EXERCISE DETAILS -> Among the entries that follow, tally the lines with the string "pink". Give no more than the number.

[Stored data entries]
* * * * * * *

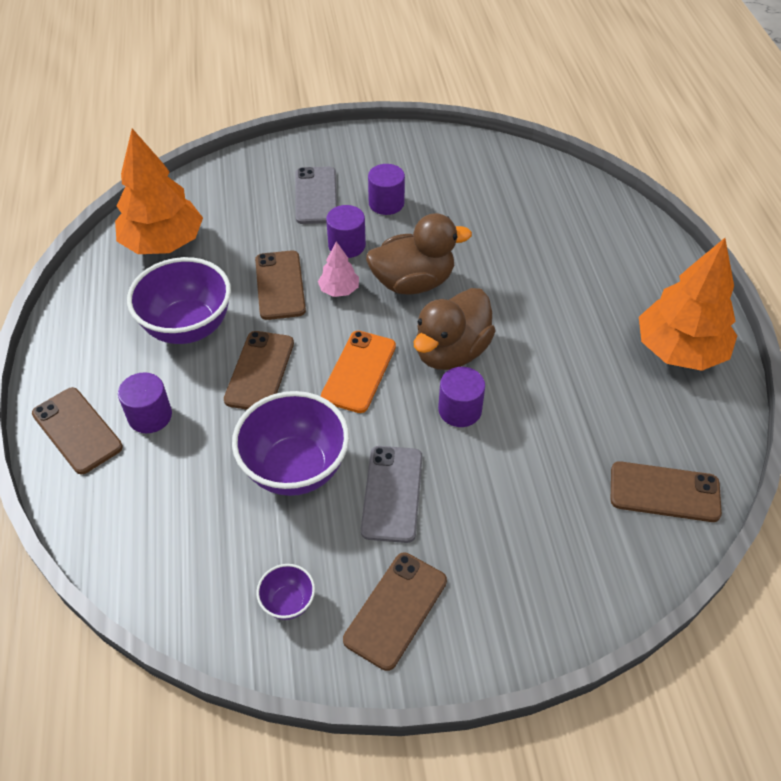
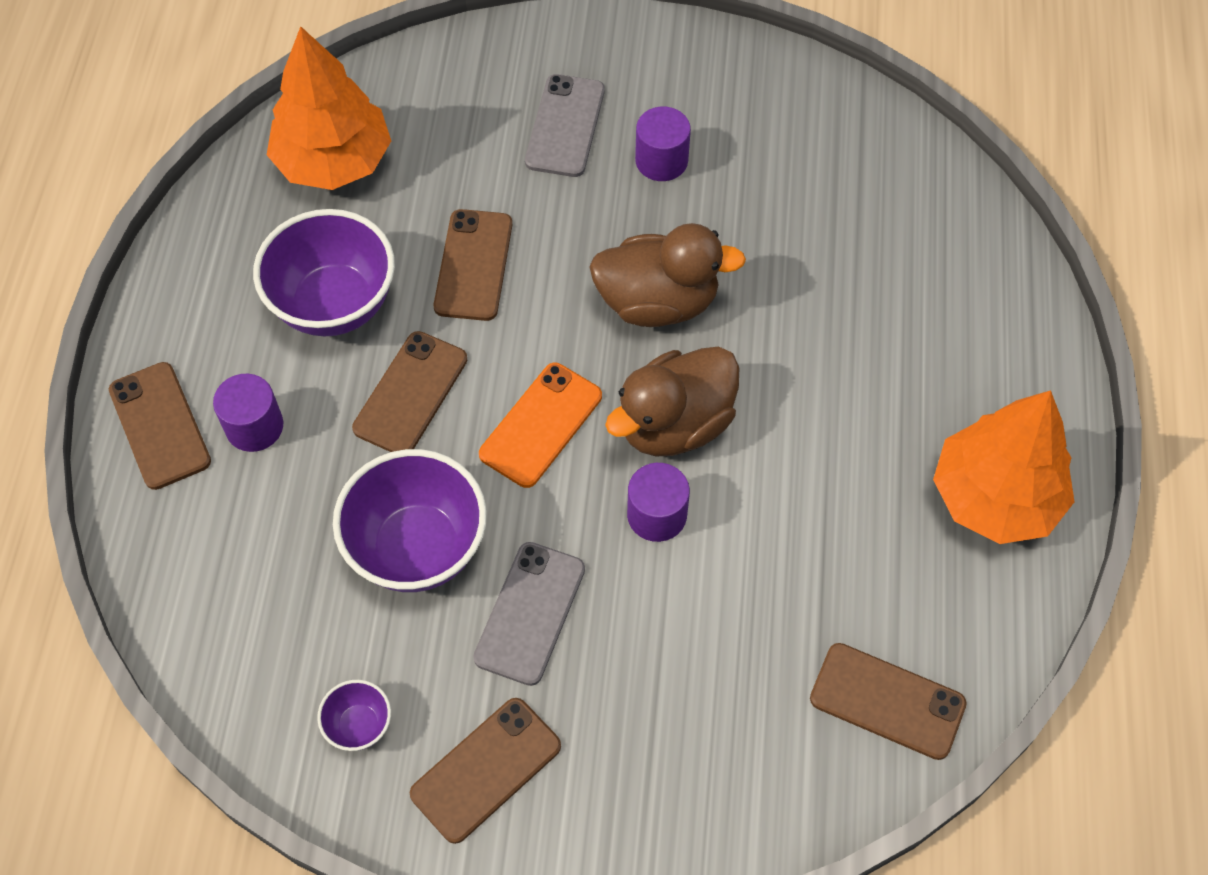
camera: 15 degrees right, 10 degrees up
(339, 290) = (552, 291): pink tree -> none
(347, 245) = (584, 220): purple cylinder -> none

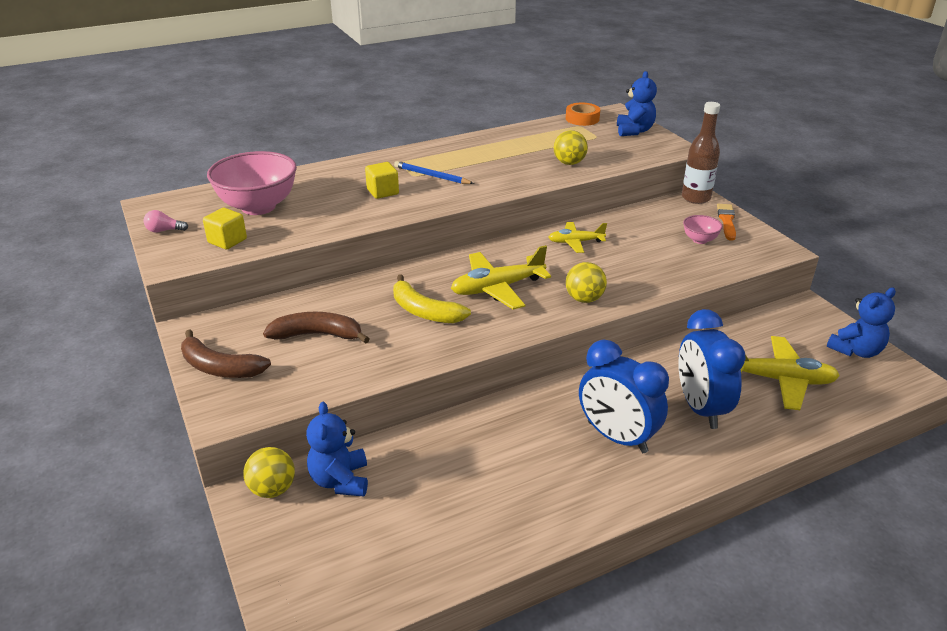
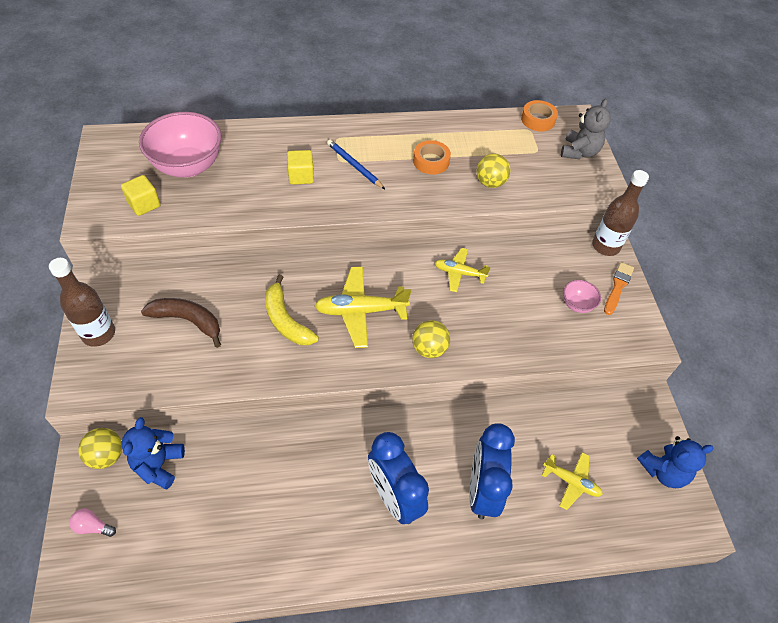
camera: 15 degrees right, 20 degrees up
(164, 230) = (100, 176): pink light bulb -> pink light bulb (93, 526)
(220, 367) = (98, 334): brown banana -> brown bottle
(503, 160) = (431, 161): none -> orange tape
(634, 131) = (579, 152): blue teddy bear -> grey teddy bear
(779, 380) = (571, 482): yellow plane -> yellow plane, size x0.61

* * * * * * *

RESULT OF THIS EXERCISE -> 2